Before-and-after object lists:
——————

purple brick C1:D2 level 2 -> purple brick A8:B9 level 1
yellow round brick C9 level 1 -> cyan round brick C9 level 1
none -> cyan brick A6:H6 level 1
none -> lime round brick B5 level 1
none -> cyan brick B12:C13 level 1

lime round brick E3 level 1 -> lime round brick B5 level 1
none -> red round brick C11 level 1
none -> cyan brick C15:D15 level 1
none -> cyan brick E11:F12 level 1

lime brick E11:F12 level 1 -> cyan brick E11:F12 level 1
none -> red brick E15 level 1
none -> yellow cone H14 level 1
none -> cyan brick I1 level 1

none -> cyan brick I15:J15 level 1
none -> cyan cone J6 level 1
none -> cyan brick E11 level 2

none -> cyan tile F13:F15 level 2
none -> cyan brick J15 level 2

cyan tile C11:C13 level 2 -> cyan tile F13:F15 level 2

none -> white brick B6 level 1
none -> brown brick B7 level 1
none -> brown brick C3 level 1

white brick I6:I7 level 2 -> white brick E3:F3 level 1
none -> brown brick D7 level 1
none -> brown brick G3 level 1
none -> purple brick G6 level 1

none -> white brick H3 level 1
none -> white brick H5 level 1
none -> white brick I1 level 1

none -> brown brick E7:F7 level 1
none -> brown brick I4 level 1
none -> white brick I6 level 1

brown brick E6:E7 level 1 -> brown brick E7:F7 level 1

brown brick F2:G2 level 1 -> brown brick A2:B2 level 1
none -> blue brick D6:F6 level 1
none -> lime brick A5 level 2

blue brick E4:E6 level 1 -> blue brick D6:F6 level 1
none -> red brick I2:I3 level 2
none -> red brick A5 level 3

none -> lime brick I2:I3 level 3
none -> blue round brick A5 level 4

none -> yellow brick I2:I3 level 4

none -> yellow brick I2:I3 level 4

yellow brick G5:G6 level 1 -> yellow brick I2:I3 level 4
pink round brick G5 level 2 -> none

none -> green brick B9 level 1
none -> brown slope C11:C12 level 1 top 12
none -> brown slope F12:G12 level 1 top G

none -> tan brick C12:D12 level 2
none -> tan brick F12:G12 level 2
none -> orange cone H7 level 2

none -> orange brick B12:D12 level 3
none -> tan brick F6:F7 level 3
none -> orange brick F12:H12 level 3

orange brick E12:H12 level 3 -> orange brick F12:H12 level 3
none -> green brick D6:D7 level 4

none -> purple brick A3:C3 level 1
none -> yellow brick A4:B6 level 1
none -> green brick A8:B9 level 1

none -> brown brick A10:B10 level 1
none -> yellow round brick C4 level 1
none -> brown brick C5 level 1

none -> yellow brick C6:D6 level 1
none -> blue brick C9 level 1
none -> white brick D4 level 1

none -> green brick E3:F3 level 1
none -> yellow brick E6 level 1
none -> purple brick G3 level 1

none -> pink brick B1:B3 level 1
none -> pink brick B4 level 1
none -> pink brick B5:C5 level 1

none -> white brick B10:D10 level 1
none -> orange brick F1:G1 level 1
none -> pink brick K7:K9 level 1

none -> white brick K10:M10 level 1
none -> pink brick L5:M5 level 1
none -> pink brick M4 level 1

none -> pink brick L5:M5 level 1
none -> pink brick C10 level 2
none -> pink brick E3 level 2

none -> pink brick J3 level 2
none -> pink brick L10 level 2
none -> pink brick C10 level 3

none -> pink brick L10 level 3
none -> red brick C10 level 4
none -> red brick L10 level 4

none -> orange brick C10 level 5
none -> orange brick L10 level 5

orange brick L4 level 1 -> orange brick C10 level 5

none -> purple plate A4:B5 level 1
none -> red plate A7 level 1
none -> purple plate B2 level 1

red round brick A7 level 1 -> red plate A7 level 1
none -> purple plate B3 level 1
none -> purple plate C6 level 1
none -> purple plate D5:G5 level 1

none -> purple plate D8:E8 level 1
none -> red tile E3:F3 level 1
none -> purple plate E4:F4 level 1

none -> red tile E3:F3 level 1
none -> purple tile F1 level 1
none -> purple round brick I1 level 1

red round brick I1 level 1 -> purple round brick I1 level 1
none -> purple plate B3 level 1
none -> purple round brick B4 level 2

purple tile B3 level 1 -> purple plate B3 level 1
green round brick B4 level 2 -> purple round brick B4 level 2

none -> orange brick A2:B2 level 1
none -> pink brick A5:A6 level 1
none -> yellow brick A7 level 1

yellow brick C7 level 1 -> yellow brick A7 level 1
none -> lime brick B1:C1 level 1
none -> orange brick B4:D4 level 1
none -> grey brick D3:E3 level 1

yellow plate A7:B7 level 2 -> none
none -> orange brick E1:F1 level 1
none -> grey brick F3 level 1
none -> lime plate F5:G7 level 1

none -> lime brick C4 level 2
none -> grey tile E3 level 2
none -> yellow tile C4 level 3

——————

● DIRECTIONS
Take the entries above and transcribe them exactly.

● RESPONSE BELOW
purple brick C1:D2 level 2 -> purple brick A8:B9 level 1
yellow round brick C9 level 1 -> cyan round brick C9 level 1
none -> cyan brick A6:H6 level 1
none -> lime round brick B5 level 1
none -> cyan brick B12:C13 level 1

lime round brick E3 level 1 -> lime round brick B5 level 1
none -> red round brick C11 level 1
none -> cyan brick C15:D15 level 1
none -> cyan brick E11:F12 level 1

lime brick E11:F12 level 1 -> cyan brick E11:F12 level 1
none -> red brick E15 level 1
none -> yellow cone H14 level 1
none -> cyan brick I1 level 1

none -> cyan brick I15:J15 level 1
none -> cyan cone J6 level 1
none -> cyan brick E11 level 2

none -> cyan tile F13:F15 level 2
none -> cyan brick J15 level 2

cyan tile C11:C13 level 2 -> cyan tile F13:F15 level 2

none -> white brick B6 level 1
none -> brown brick B7 level 1
none -> brown brick C3 level 1

white brick I6:I7 level 2 -> white brick E3:F3 level 1
none -> brown brick D7 level 1
none -> brown brick G3 level 1
none -> purple brick G6 level 1

none -> white brick H3 level 1
none -> white brick H5 level 1
none -> white brick I1 level 1

none -> brown brick E7:F7 level 1
none -> brown brick I4 level 1
none -> white brick I6 level 1

brown brick E6:E7 level 1 -> brown brick E7:F7 level 1

brown brick F2:G2 level 1 -> brown brick A2:B2 level 1
none -> blue brick D6:F6 level 1
none -> lime brick A5 level 2

blue brick E4:E6 level 1 -> blue brick D6:F6 level 1
none -> red brick I2:I3 level 2
none -> red brick A5 level 3

none -> lime brick I2:I3 level 3
none -> blue round brick A5 level 4

none -> yellow brick I2:I3 level 4

none -> yellow brick I2:I3 level 4

yellow brick G5:G6 level 1 -> yellow brick I2:I3 level 4
pink round brick G5 level 2 -> none

none -> green brick B9 level 1
none -> brown slope C11:C12 level 1 top 12
none -> brown slope F12:G12 level 1 top G

none -> tan brick C12:D12 level 2
none -> tan brick F12:G12 level 2
none -> orange cone H7 level 2

none -> orange brick B12:D12 level 3
none -> tan brick F6:F7 level 3
none -> orange brick F12:H12 level 3

orange brick E12:H12 level 3 -> orange brick F12:H12 level 3
none -> green brick D6:D7 level 4

none -> purple brick A3:C3 level 1
none -> yellow brick A4:B6 level 1
none -> green brick A8:B9 level 1

none -> brown brick A10:B10 level 1
none -> yellow round brick C4 level 1
none -> brown brick C5 level 1

none -> yellow brick C6:D6 level 1
none -> blue brick C9 level 1
none -> white brick D4 level 1

none -> green brick E3:F3 level 1
none -> yellow brick E6 level 1
none -> purple brick G3 level 1

none -> pink brick B1:B3 level 1
none -> pink brick B4 level 1
none -> pink brick B5:C5 level 1

none -> white brick B10:D10 level 1
none -> orange brick F1:G1 level 1
none -> pink brick K7:K9 level 1

none -> white brick K10:M10 level 1
none -> pink brick L5:M5 level 1
none -> pink brick M4 level 1

none -> pink brick L5:M5 level 1
none -> pink brick C10 level 2
none -> pink brick E3 level 2

none -> pink brick J3 level 2
none -> pink brick L10 level 2
none -> pink brick C10 level 3

none -> pink brick L10 level 3
none -> red brick C10 level 4
none -> red brick L10 level 4

none -> orange brick C10 level 5
none -> orange brick L10 level 5

orange brick L4 level 1 -> orange brick C10 level 5

none -> purple plate A4:B5 level 1
none -> red plate A7 level 1
none -> purple plate B2 level 1

red round brick A7 level 1 -> red plate A7 level 1
none -> purple plate B3 level 1
none -> purple plate C6 level 1
none -> purple plate D5:G5 level 1

none -> purple plate D8:E8 level 1
none -> red tile E3:F3 level 1
none -> purple plate E4:F4 level 1

none -> red tile E3:F3 level 1
none -> purple tile F1 level 1
none -> purple round brick I1 level 1

red round brick I1 level 1 -> purple round brick I1 level 1
none -> purple plate B3 level 1
none -> purple round brick B4 level 2

purple tile B3 level 1 -> purple plate B3 level 1
green round brick B4 level 2 -> purple round brick B4 level 2

none -> orange brick A2:B2 level 1
none -> pink brick A5:A6 level 1
none -> yellow brick A7 level 1

yellow brick C7 level 1 -> yellow brick A7 level 1
none -> lime brick B1:C1 level 1
none -> orange brick B4:D4 level 1
none -> grey brick D3:E3 level 1

yellow plate A7:B7 level 2 -> none
none -> orange brick E1:F1 level 1
none -> grey brick F3 level 1
none -> lime plate F5:G7 level 1

none -> lime brick C4 level 2
none -> grey tile E3 level 2
none -> yellow tile C4 level 3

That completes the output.